-- SUPPLIED MATERIAL follows --
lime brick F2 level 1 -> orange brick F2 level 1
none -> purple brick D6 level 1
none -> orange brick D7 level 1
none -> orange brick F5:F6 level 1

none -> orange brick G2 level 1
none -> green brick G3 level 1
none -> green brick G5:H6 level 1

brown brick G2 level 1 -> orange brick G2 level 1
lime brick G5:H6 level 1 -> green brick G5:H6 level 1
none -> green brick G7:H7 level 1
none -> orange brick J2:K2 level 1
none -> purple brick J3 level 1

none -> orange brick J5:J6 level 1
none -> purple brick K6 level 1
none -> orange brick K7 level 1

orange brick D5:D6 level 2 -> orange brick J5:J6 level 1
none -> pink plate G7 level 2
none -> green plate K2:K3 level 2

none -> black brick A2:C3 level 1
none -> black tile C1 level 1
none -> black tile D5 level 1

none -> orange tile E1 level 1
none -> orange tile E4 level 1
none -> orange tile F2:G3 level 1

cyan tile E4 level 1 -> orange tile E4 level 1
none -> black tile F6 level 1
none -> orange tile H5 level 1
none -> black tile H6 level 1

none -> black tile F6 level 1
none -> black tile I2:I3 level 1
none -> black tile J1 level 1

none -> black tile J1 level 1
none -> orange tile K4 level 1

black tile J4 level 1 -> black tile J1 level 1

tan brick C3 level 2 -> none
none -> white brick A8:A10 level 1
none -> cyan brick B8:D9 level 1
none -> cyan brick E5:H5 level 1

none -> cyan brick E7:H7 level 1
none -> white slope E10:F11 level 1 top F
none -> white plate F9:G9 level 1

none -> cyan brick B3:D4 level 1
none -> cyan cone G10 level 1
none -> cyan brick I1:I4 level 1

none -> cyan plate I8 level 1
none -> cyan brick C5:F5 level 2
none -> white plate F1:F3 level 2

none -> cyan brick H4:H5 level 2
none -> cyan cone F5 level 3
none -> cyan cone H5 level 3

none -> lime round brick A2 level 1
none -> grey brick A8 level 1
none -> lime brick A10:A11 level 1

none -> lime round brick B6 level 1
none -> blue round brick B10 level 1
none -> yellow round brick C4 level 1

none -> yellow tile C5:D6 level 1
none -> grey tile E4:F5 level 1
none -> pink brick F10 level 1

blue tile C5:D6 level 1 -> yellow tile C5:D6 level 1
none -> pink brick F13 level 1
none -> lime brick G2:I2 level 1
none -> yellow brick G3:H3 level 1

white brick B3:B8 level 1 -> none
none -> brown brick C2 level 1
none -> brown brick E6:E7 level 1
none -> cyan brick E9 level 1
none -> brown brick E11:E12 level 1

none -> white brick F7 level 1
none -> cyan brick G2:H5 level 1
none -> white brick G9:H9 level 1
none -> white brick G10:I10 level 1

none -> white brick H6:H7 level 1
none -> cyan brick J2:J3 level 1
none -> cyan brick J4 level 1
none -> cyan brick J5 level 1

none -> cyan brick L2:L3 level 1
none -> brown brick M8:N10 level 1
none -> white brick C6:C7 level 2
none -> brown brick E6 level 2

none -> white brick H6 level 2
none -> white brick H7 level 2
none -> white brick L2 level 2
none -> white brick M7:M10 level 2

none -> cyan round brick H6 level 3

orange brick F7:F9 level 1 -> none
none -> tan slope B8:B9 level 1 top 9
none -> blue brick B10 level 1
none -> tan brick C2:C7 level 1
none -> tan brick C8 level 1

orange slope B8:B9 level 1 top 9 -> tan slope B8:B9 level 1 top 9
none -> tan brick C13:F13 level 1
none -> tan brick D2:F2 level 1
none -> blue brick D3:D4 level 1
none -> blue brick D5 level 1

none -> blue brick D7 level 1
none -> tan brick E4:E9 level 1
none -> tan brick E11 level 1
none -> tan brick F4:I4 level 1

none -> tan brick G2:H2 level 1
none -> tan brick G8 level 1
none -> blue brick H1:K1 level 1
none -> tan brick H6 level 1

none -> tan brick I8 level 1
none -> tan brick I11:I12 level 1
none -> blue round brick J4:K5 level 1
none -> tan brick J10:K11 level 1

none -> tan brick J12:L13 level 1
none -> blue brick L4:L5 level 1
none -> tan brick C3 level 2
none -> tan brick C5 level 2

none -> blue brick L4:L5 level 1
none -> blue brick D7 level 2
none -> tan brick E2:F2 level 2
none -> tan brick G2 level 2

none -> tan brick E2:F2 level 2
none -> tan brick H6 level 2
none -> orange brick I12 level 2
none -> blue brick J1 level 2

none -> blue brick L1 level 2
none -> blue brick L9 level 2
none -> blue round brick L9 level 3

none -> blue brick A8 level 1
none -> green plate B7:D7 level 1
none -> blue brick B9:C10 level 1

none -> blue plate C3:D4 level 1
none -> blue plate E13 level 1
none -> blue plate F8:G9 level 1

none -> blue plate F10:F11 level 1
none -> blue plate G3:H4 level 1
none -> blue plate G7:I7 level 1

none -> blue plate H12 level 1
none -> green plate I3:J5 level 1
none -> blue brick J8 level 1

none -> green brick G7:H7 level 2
-- SUPPLIED MATERIAL concluded --
Retype all of the data exactly, so that nothing differs from what is given.

lime brick F2 level 1 -> orange brick F2 level 1
none -> purple brick D6 level 1
none -> orange brick D7 level 1
none -> orange brick F5:F6 level 1

none -> orange brick G2 level 1
none -> green brick G3 level 1
none -> green brick G5:H6 level 1

brown brick G2 level 1 -> orange brick G2 level 1
lime brick G5:H6 level 1 -> green brick G5:H6 level 1
none -> green brick G7:H7 level 1
none -> orange brick J2:K2 level 1
none -> purple brick J3 level 1

none -> orange brick J5:J6 level 1
none -> purple brick K6 level 1
none -> orange brick K7 level 1

orange brick D5:D6 level 2 -> orange brick J5:J6 level 1
none -> pink plate G7 level 2
none -> green plate K2:K3 level 2

none -> black brick A2:C3 level 1
none -> black tile C1 level 1
none -> black tile D5 level 1

none -> orange tile E1 level 1
none -> orange tile E4 level 1
none -> orange tile F2:G3 level 1

cyan tile E4 level 1 -> orange tile E4 level 1
none -> black tile F6 level 1
none -> orange tile H5 level 1
none -> black tile H6 level 1

none -> black tile F6 level 1
none -> black tile I2:I3 level 1
none -> black tile J1 level 1

none -> black tile J1 level 1
none -> orange tile K4 level 1

black tile J4 level 1 -> black tile J1 level 1

tan brick C3 level 2 -> none
none -> white brick A8:A10 level 1
none -> cyan brick B8:D9 level 1
none -> cyan brick E5:H5 level 1

none -> cyan brick E7:H7 level 1
none -> white slope E10:F11 level 1 top F
none -> white plate F9:G9 level 1

none -> cyan brick B3:D4 level 1
none -> cyan cone G10 level 1
none -> cyan brick I1:I4 level 1

none -> cyan plate I8 level 1
none -> cyan brick C5:F5 level 2
none -> white plate F1:F3 level 2

none -> cyan brick H4:H5 level 2
none -> cyan cone F5 level 3
none -> cyan cone H5 level 3

none -> lime round brick A2 level 1
none -> grey brick A8 level 1
none -> lime brick A10:A11 level 1

none -> lime round brick B6 level 1
none -> blue round brick B10 level 1
none -> yellow round brick C4 level 1

none -> yellow tile C5:D6 level 1
none -> grey tile E4:F5 level 1
none -> pink brick F10 level 1

blue tile C5:D6 level 1 -> yellow tile C5:D6 level 1
none -> pink brick F13 level 1
none -> lime brick G2:I2 level 1
none -> yellow brick G3:H3 level 1

white brick B3:B8 level 1 -> none
none -> brown brick C2 level 1
none -> brown brick E6:E7 level 1
none -> cyan brick E9 level 1
none -> brown brick E11:E12 level 1

none -> white brick F7 level 1
none -> cyan brick G2:H5 level 1
none -> white brick G9:H9 level 1
none -> white brick G10:I10 level 1

none -> white brick H6:H7 level 1
none -> cyan brick J2:J3 level 1
none -> cyan brick J4 level 1
none -> cyan brick J5 level 1

none -> cyan brick L2:L3 level 1
none -> brown brick M8:N10 level 1
none -> white brick C6:C7 level 2
none -> brown brick E6 level 2

none -> white brick H6 level 2
none -> white brick H7 level 2
none -> white brick L2 level 2
none -> white brick M7:M10 level 2

none -> cyan round brick H6 level 3

orange brick F7:F9 level 1 -> none
none -> tan slope B8:B9 level 1 top 9
none -> blue brick B10 level 1
none -> tan brick C2:C7 level 1
none -> tan brick C8 level 1

orange slope B8:B9 level 1 top 9 -> tan slope B8:B9 level 1 top 9
none -> tan brick C13:F13 level 1
none -> tan brick D2:F2 level 1
none -> blue brick D3:D4 level 1
none -> blue brick D5 level 1

none -> blue brick D7 level 1
none -> tan brick E4:E9 level 1
none -> tan brick E11 level 1
none -> tan brick F4:I4 level 1

none -> tan brick G2:H2 level 1
none -> tan brick G8 level 1
none -> blue brick H1:K1 level 1
none -> tan brick H6 level 1

none -> tan brick I8 level 1
none -> tan brick I11:I12 level 1
none -> blue round brick J4:K5 level 1
none -> tan brick J10:K11 level 1

none -> tan brick J12:L13 level 1
none -> blue brick L4:L5 level 1
none -> tan brick C3 level 2
none -> tan brick C5 level 2

none -> blue brick L4:L5 level 1
none -> blue brick D7 level 2
none -> tan brick E2:F2 level 2
none -> tan brick G2 level 2

none -> tan brick E2:F2 level 2
none -> tan brick H6 level 2
none -> orange brick I12 level 2
none -> blue brick J1 level 2

none -> blue brick L1 level 2
none -> blue brick L9 level 2
none -> blue round brick L9 level 3

none -> blue brick A8 level 1
none -> green plate B7:D7 level 1
none -> blue brick B9:C10 level 1

none -> blue plate C3:D4 level 1
none -> blue plate E13 level 1
none -> blue plate F8:G9 level 1

none -> blue plate F10:F11 level 1
none -> blue plate G3:H4 level 1
none -> blue plate G7:I7 level 1

none -> blue plate H12 level 1
none -> green plate I3:J5 level 1
none -> blue brick J8 level 1

none -> green brick G7:H7 level 2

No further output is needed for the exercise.